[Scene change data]
***
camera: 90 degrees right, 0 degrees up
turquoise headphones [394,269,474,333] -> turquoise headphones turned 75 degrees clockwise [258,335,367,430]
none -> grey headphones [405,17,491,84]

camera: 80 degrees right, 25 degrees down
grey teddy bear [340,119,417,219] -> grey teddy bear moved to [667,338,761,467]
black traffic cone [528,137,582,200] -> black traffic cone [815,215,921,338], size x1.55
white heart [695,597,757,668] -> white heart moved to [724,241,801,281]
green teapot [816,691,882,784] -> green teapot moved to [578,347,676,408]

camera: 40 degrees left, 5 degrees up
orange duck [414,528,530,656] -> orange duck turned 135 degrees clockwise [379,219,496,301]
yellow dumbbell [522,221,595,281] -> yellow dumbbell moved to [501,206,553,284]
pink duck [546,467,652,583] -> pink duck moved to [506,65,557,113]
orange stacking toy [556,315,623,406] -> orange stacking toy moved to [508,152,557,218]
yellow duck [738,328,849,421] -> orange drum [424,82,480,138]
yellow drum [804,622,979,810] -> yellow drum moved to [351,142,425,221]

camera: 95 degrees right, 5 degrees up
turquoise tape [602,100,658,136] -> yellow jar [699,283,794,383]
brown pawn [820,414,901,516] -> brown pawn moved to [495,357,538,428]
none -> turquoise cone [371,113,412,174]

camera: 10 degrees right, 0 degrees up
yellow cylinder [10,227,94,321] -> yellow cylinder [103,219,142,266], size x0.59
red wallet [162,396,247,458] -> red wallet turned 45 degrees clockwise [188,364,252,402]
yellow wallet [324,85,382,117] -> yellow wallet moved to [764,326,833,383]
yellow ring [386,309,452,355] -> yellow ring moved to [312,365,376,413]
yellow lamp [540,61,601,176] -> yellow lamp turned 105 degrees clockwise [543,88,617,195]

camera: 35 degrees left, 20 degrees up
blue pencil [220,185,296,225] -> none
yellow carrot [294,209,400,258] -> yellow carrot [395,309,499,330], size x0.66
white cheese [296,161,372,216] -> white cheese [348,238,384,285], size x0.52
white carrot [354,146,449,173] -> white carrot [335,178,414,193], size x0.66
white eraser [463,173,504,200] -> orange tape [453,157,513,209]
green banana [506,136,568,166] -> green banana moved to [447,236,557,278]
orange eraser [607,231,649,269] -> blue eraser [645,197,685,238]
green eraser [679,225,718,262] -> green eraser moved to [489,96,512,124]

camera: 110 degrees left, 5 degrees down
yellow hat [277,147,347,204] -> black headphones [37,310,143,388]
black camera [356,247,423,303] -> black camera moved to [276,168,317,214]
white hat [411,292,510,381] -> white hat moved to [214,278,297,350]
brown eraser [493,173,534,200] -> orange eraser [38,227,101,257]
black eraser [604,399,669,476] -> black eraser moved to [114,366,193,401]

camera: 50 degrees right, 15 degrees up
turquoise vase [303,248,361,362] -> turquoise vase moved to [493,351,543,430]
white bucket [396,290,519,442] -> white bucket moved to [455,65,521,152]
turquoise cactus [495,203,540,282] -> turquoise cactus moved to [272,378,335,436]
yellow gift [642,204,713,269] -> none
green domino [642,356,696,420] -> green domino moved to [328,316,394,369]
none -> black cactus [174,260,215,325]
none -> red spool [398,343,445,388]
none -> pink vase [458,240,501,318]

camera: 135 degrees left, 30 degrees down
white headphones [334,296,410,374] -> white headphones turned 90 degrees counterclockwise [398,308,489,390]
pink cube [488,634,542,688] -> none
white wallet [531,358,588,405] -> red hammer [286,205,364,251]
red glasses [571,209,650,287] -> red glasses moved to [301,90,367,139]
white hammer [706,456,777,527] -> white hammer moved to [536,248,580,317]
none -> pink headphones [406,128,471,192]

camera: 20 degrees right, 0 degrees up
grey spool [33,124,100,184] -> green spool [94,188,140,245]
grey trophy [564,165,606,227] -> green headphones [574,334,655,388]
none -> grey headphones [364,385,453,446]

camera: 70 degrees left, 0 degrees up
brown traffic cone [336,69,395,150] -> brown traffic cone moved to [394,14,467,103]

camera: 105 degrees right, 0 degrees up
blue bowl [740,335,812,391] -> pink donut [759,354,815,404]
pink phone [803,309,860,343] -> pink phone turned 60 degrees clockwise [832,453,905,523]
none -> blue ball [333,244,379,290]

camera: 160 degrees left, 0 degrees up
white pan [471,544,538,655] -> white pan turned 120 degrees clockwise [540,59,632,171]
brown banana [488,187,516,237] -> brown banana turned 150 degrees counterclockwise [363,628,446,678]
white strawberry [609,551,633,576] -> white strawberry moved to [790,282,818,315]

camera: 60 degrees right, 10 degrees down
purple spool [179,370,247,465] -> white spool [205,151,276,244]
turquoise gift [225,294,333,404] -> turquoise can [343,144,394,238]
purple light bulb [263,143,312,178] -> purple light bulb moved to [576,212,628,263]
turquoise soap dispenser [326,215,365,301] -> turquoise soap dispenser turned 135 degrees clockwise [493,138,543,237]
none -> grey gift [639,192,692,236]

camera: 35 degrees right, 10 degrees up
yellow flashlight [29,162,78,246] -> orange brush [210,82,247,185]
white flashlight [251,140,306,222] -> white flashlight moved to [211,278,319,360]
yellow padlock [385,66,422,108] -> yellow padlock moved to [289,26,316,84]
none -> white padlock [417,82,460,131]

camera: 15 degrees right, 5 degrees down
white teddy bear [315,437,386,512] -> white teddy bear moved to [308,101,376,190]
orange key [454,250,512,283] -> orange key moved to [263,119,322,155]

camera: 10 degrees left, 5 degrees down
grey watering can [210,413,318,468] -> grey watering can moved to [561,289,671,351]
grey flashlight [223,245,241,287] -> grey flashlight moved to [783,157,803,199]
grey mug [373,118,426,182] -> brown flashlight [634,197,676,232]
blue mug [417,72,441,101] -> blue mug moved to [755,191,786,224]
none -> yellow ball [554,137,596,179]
***
# [Task directions]
Print all of the entries exactly as they appear.

# [Answer space]
camera: 90 degrees right, 0 degrees up
turquoise headphones [394,269,474,333] -> turquoise headphones turned 75 degrees clockwise [258,335,367,430]
none -> grey headphones [405,17,491,84]

camera: 80 degrees right, 25 degrees down
grey teddy bear [340,119,417,219] -> grey teddy bear moved to [667,338,761,467]
black traffic cone [528,137,582,200] -> black traffic cone [815,215,921,338], size x1.55
white heart [695,597,757,668] -> white heart moved to [724,241,801,281]
green teapot [816,691,882,784] -> green teapot moved to [578,347,676,408]

camera: 40 degrees left, 5 degrees up
orange duck [414,528,530,656] -> orange duck turned 135 degrees clockwise [379,219,496,301]
yellow dumbbell [522,221,595,281] -> yellow dumbbell moved to [501,206,553,284]
pink duck [546,467,652,583] -> pink duck moved to [506,65,557,113]
orange stacking toy [556,315,623,406] -> orange stacking toy moved to [508,152,557,218]
yellow duck [738,328,849,421] -> orange drum [424,82,480,138]
yellow drum [804,622,979,810] -> yellow drum moved to [351,142,425,221]

camera: 95 degrees right, 5 degrees up
turquoise tape [602,100,658,136] -> yellow jar [699,283,794,383]
brown pawn [820,414,901,516] -> brown pawn moved to [495,357,538,428]
none -> turquoise cone [371,113,412,174]

camera: 10 degrees right, 0 degrees up
yellow cylinder [10,227,94,321] -> yellow cylinder [103,219,142,266], size x0.59
red wallet [162,396,247,458] -> red wallet turned 45 degrees clockwise [188,364,252,402]
yellow wallet [324,85,382,117] -> yellow wallet moved to [764,326,833,383]
yellow ring [386,309,452,355] -> yellow ring moved to [312,365,376,413]
yellow lamp [540,61,601,176] -> yellow lamp turned 105 degrees clockwise [543,88,617,195]

camera: 35 degrees left, 20 degrees up
blue pencil [220,185,296,225] -> none
yellow carrot [294,209,400,258] -> yellow carrot [395,309,499,330], size x0.66
white cheese [296,161,372,216] -> white cheese [348,238,384,285], size x0.52
white carrot [354,146,449,173] -> white carrot [335,178,414,193], size x0.66
white eraser [463,173,504,200] -> orange tape [453,157,513,209]
green banana [506,136,568,166] -> green banana moved to [447,236,557,278]
orange eraser [607,231,649,269] -> blue eraser [645,197,685,238]
green eraser [679,225,718,262] -> green eraser moved to [489,96,512,124]

camera: 110 degrees left, 5 degrees down
yellow hat [277,147,347,204] -> black headphones [37,310,143,388]
black camera [356,247,423,303] -> black camera moved to [276,168,317,214]
white hat [411,292,510,381] -> white hat moved to [214,278,297,350]
brown eraser [493,173,534,200] -> orange eraser [38,227,101,257]
black eraser [604,399,669,476] -> black eraser moved to [114,366,193,401]

camera: 50 degrees right, 15 degrees up
turquoise vase [303,248,361,362] -> turquoise vase moved to [493,351,543,430]
white bucket [396,290,519,442] -> white bucket moved to [455,65,521,152]
turquoise cactus [495,203,540,282] -> turquoise cactus moved to [272,378,335,436]
yellow gift [642,204,713,269] -> none
green domino [642,356,696,420] -> green domino moved to [328,316,394,369]
none -> black cactus [174,260,215,325]
none -> red spool [398,343,445,388]
none -> pink vase [458,240,501,318]

camera: 135 degrees left, 30 degrees down
white headphones [334,296,410,374] -> white headphones turned 90 degrees counterclockwise [398,308,489,390]
pink cube [488,634,542,688] -> none
white wallet [531,358,588,405] -> red hammer [286,205,364,251]
red glasses [571,209,650,287] -> red glasses moved to [301,90,367,139]
white hammer [706,456,777,527] -> white hammer moved to [536,248,580,317]
none -> pink headphones [406,128,471,192]

camera: 20 degrees right, 0 degrees up
grey spool [33,124,100,184] -> green spool [94,188,140,245]
grey trophy [564,165,606,227] -> green headphones [574,334,655,388]
none -> grey headphones [364,385,453,446]

camera: 70 degrees left, 0 degrees up
brown traffic cone [336,69,395,150] -> brown traffic cone moved to [394,14,467,103]

camera: 105 degrees right, 0 degrees up
blue bowl [740,335,812,391] -> pink donut [759,354,815,404]
pink phone [803,309,860,343] -> pink phone turned 60 degrees clockwise [832,453,905,523]
none -> blue ball [333,244,379,290]

camera: 160 degrees left, 0 degrees up
white pan [471,544,538,655] -> white pan turned 120 degrees clockwise [540,59,632,171]
brown banana [488,187,516,237] -> brown banana turned 150 degrees counterclockwise [363,628,446,678]
white strawberry [609,551,633,576] -> white strawberry moved to [790,282,818,315]

camera: 60 degrees right, 10 degrees down
purple spool [179,370,247,465] -> white spool [205,151,276,244]
turquoise gift [225,294,333,404] -> turquoise can [343,144,394,238]
purple light bulb [263,143,312,178] -> purple light bulb moved to [576,212,628,263]
turquoise soap dispenser [326,215,365,301] -> turquoise soap dispenser turned 135 degrees clockwise [493,138,543,237]
none -> grey gift [639,192,692,236]

camera: 35 degrees right, 10 degrees up
yellow flashlight [29,162,78,246] -> orange brush [210,82,247,185]
white flashlight [251,140,306,222] -> white flashlight moved to [211,278,319,360]
yellow padlock [385,66,422,108] -> yellow padlock moved to [289,26,316,84]
none -> white padlock [417,82,460,131]

camera: 15 degrees right, 5 degrees down
white teddy bear [315,437,386,512] -> white teddy bear moved to [308,101,376,190]
orange key [454,250,512,283] -> orange key moved to [263,119,322,155]

camera: 10 degrees left, 5 degrees down
grey watering can [210,413,318,468] -> grey watering can moved to [561,289,671,351]
grey flashlight [223,245,241,287] -> grey flashlight moved to [783,157,803,199]
grey mug [373,118,426,182] -> brown flashlight [634,197,676,232]
blue mug [417,72,441,101] -> blue mug moved to [755,191,786,224]
none -> yellow ball [554,137,596,179]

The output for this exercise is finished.